TASK REQUIREMENTS
Your answer should be every line of the entries that has the string "semicircle" in it.

AVAILABLE RECORDS
• • • • • • •

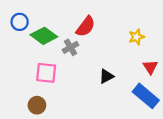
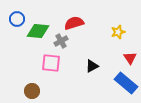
red semicircle: (86, 27) -> (74, 23), turned -144
green diamond: (44, 36) -> (38, 31), turned -30
pink square: (46, 73) -> (51, 63), moved

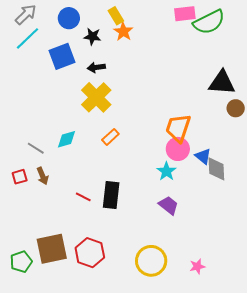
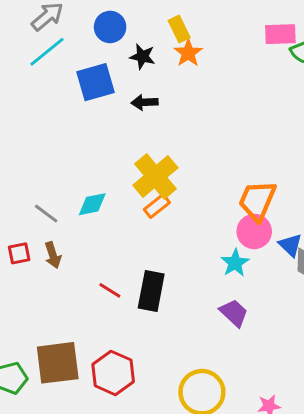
yellow cross: (96, 97) -> (155, 176), moved

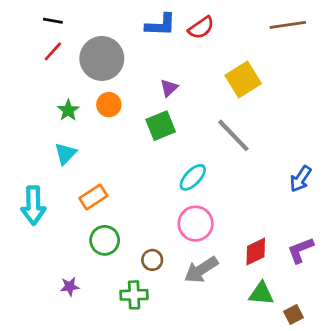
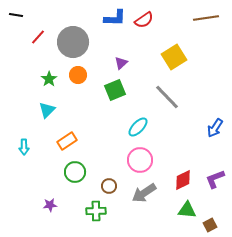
black line: (53, 21) -> (16, 15), moved
cyan arrow: (33, 205) -> (24, 147), size x0.6

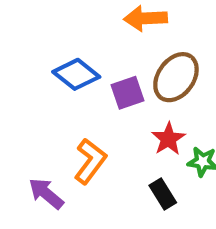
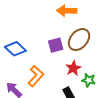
blue diamond: (76, 74) -> (15, 49), moved

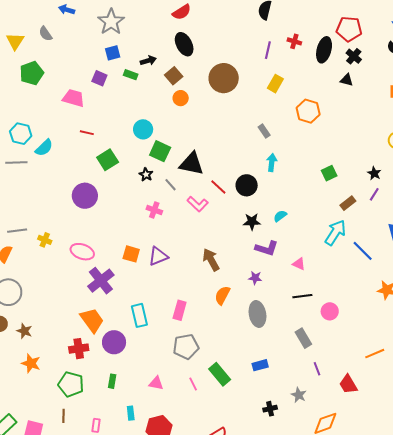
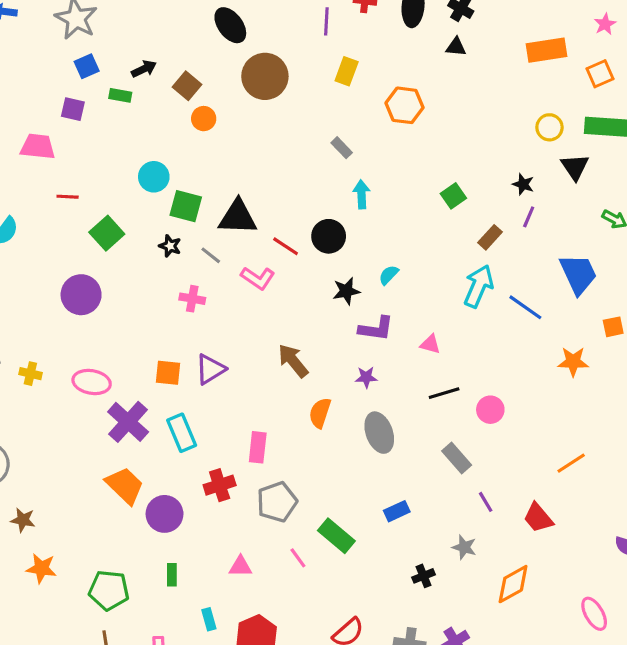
black ellipse: (184, 44) -> (230, 25), moved
cyan rectangle: (139, 315) -> (182, 433), moved
red cross: (79, 349) -> (220, 485), moved

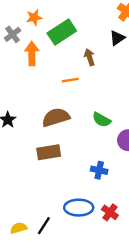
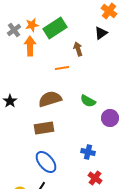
orange star: (34, 18) -> (32, 25), moved
blue cross: (99, 170) -> (88, 152), moved
blue ellipse: (79, 208) -> (46, 162), moved, turned 50

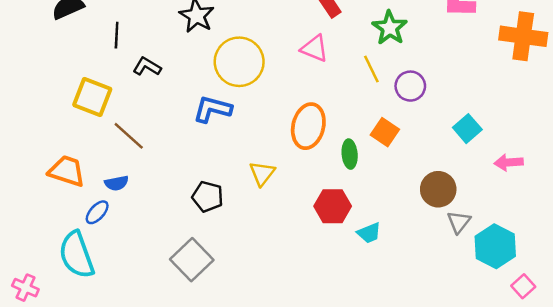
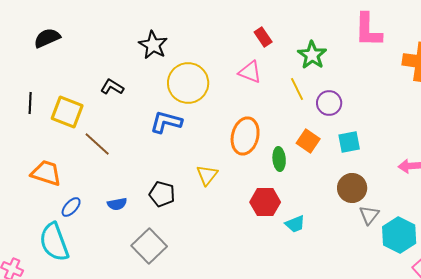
black line: (117, 35) -> (30, 103), moved
cyan square: (467, 129) -> (349, 142), moved, turned 30
blue semicircle: (117, 183) -> (117, 204), moved

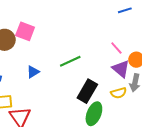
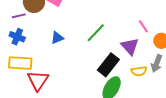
green line: (70, 61) -> (96, 33), turned -30
purple triangle: (121, 69) -> (130, 46), moved

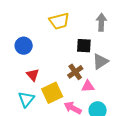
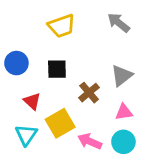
gray arrow: (101, 22) -> (119, 23), turned -48
black square: (84, 46) -> (57, 69), moved
pink triangle: (88, 86) -> (124, 112), moved

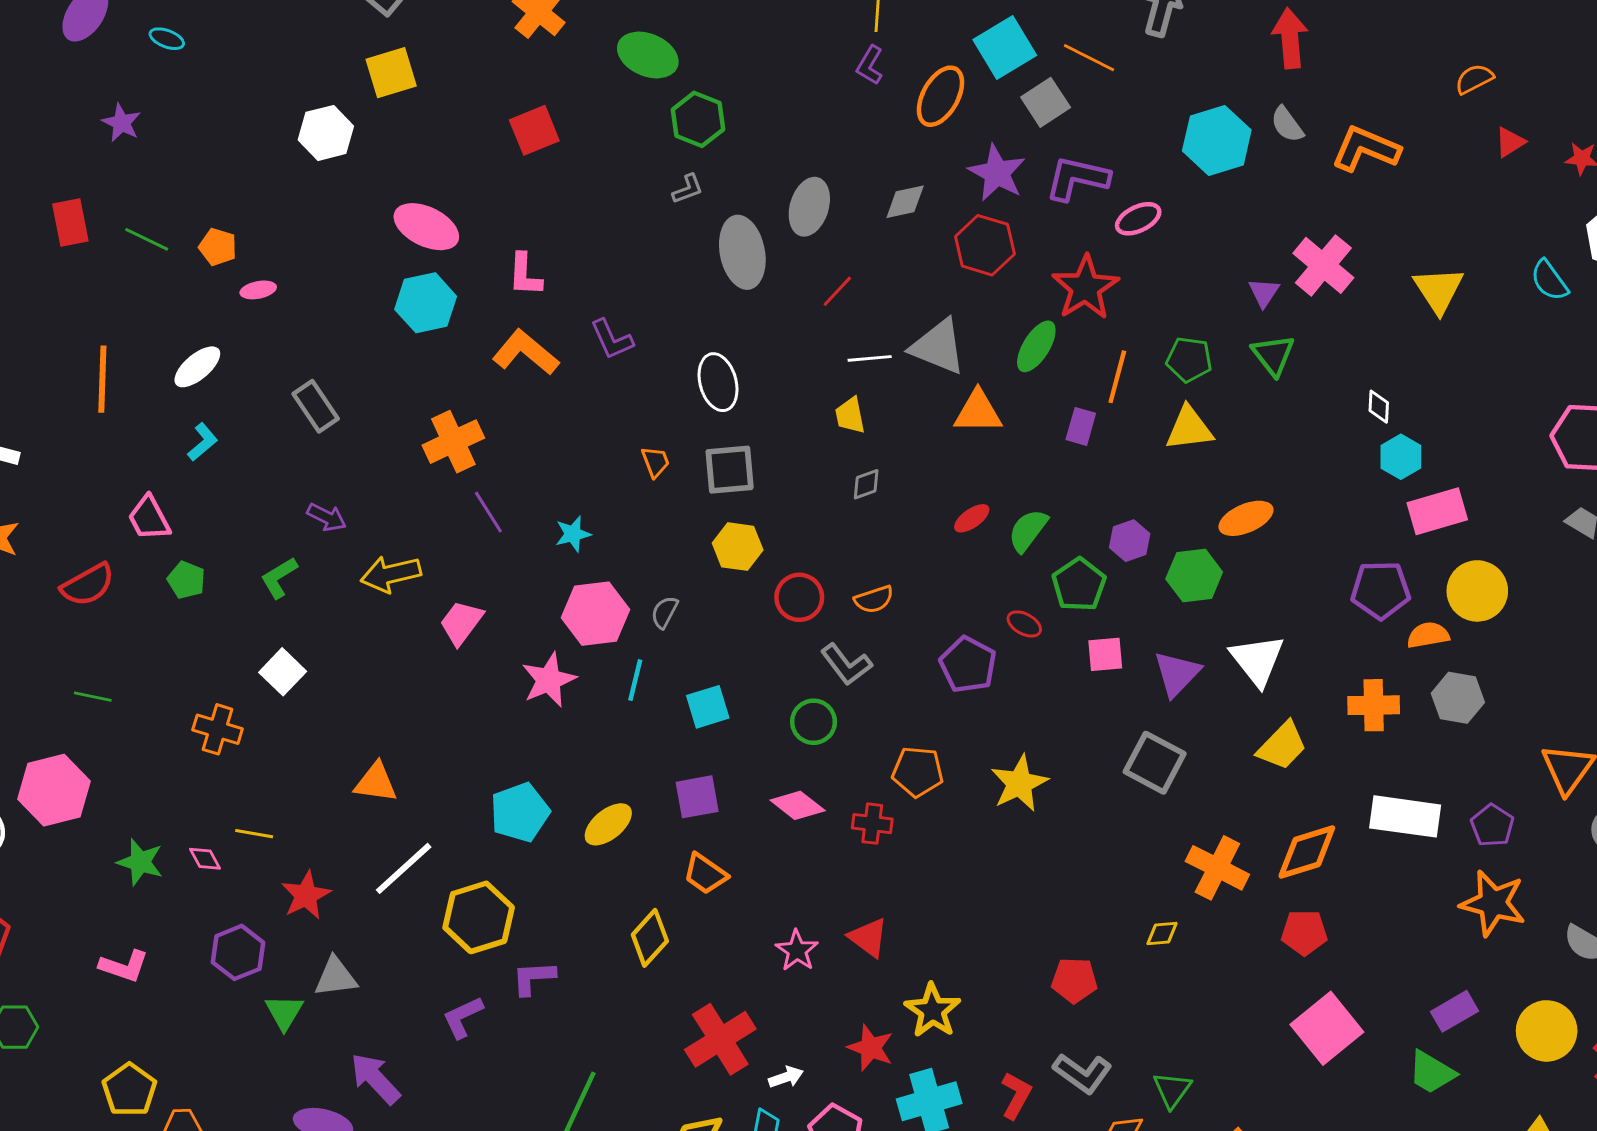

• • • • • • •

OUTPUT OF THE TASK
red semicircle: (86, 27) -> (74, 23), turned -144
blue semicircle: (117, 183) -> (117, 204), moved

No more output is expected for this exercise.